Copy the rows from the line containing "black arrow: moved 2 px right" through the end of the rows, word for word, leaving out the pictures.

=== Records ===

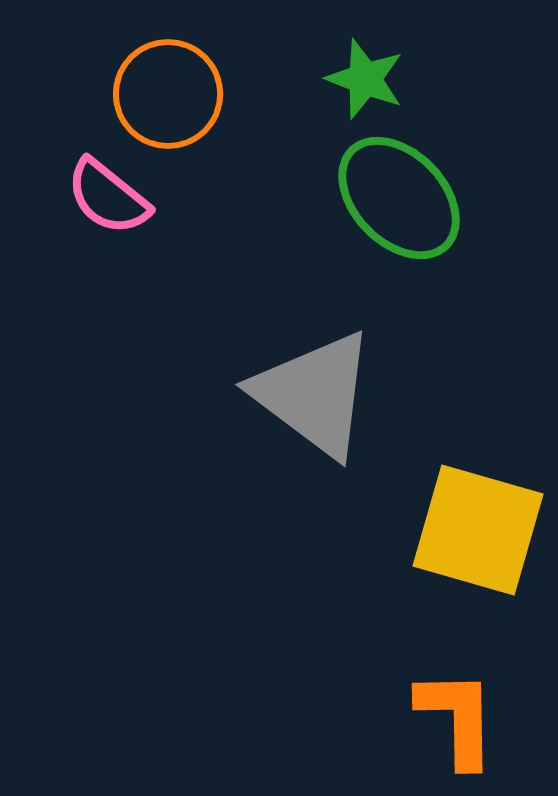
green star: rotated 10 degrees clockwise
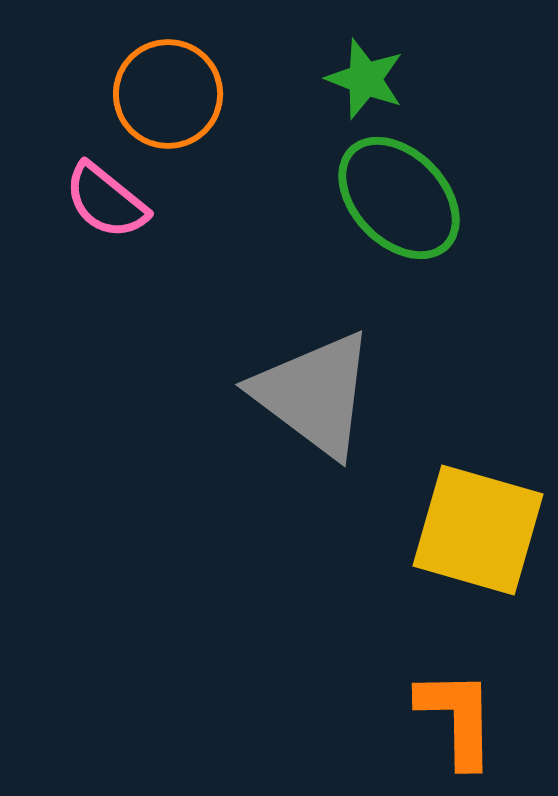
pink semicircle: moved 2 px left, 4 px down
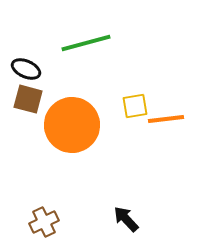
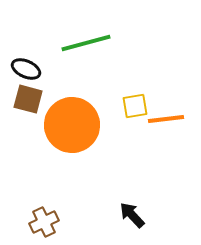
black arrow: moved 6 px right, 4 px up
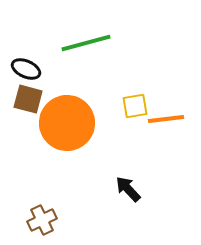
orange circle: moved 5 px left, 2 px up
black arrow: moved 4 px left, 26 px up
brown cross: moved 2 px left, 2 px up
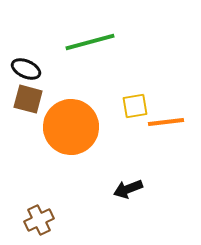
green line: moved 4 px right, 1 px up
orange line: moved 3 px down
orange circle: moved 4 px right, 4 px down
black arrow: rotated 68 degrees counterclockwise
brown cross: moved 3 px left
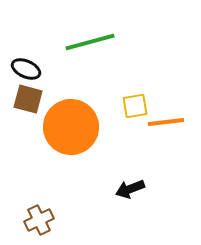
black arrow: moved 2 px right
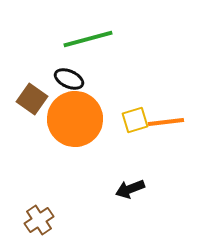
green line: moved 2 px left, 3 px up
black ellipse: moved 43 px right, 10 px down
brown square: moved 4 px right; rotated 20 degrees clockwise
yellow square: moved 14 px down; rotated 8 degrees counterclockwise
orange circle: moved 4 px right, 8 px up
brown cross: rotated 8 degrees counterclockwise
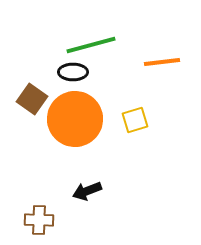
green line: moved 3 px right, 6 px down
black ellipse: moved 4 px right, 7 px up; rotated 24 degrees counterclockwise
orange line: moved 4 px left, 60 px up
black arrow: moved 43 px left, 2 px down
brown cross: rotated 36 degrees clockwise
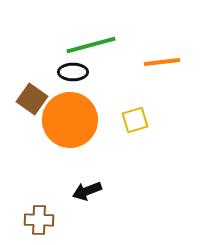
orange circle: moved 5 px left, 1 px down
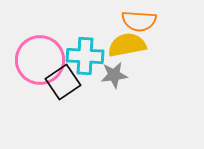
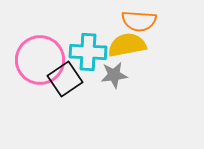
cyan cross: moved 3 px right, 4 px up
black square: moved 2 px right, 3 px up
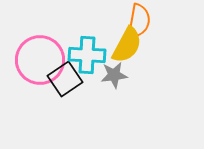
orange semicircle: rotated 84 degrees counterclockwise
yellow semicircle: rotated 129 degrees clockwise
cyan cross: moved 1 px left, 3 px down
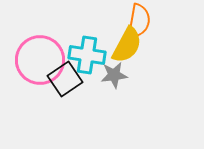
cyan cross: rotated 6 degrees clockwise
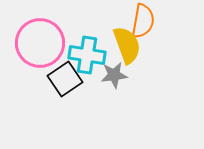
orange semicircle: moved 4 px right
yellow semicircle: rotated 48 degrees counterclockwise
pink circle: moved 17 px up
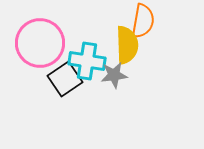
yellow semicircle: rotated 18 degrees clockwise
cyan cross: moved 6 px down
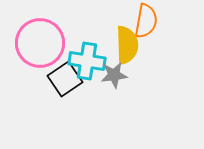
orange semicircle: moved 3 px right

===

Result of the task
black arrow: moved 2 px right
green line: moved 2 px left, 3 px up
black ellipse: moved 43 px right, 10 px down
brown square: moved 4 px right; rotated 20 degrees clockwise
yellow square: moved 14 px down; rotated 8 degrees counterclockwise
orange circle: moved 4 px right, 8 px up
brown cross: rotated 8 degrees counterclockwise
green line: moved 3 px right, 6 px down
black ellipse: moved 4 px right, 7 px up; rotated 24 degrees counterclockwise
orange line: moved 4 px left, 60 px up
black arrow: moved 43 px left, 2 px down
brown cross: rotated 36 degrees clockwise
orange circle: moved 5 px left, 1 px down
cyan cross: moved 3 px right, 4 px up
black square: moved 2 px right, 3 px up
orange semicircle: rotated 84 degrees counterclockwise
yellow semicircle: rotated 129 degrees clockwise
cyan cross: moved 1 px left, 3 px down
cyan cross: rotated 6 degrees clockwise
orange semicircle: moved 4 px right
yellow semicircle: rotated 48 degrees counterclockwise
pink circle: moved 17 px up
yellow semicircle: rotated 18 degrees clockwise
cyan cross: moved 6 px down
orange semicircle: moved 3 px right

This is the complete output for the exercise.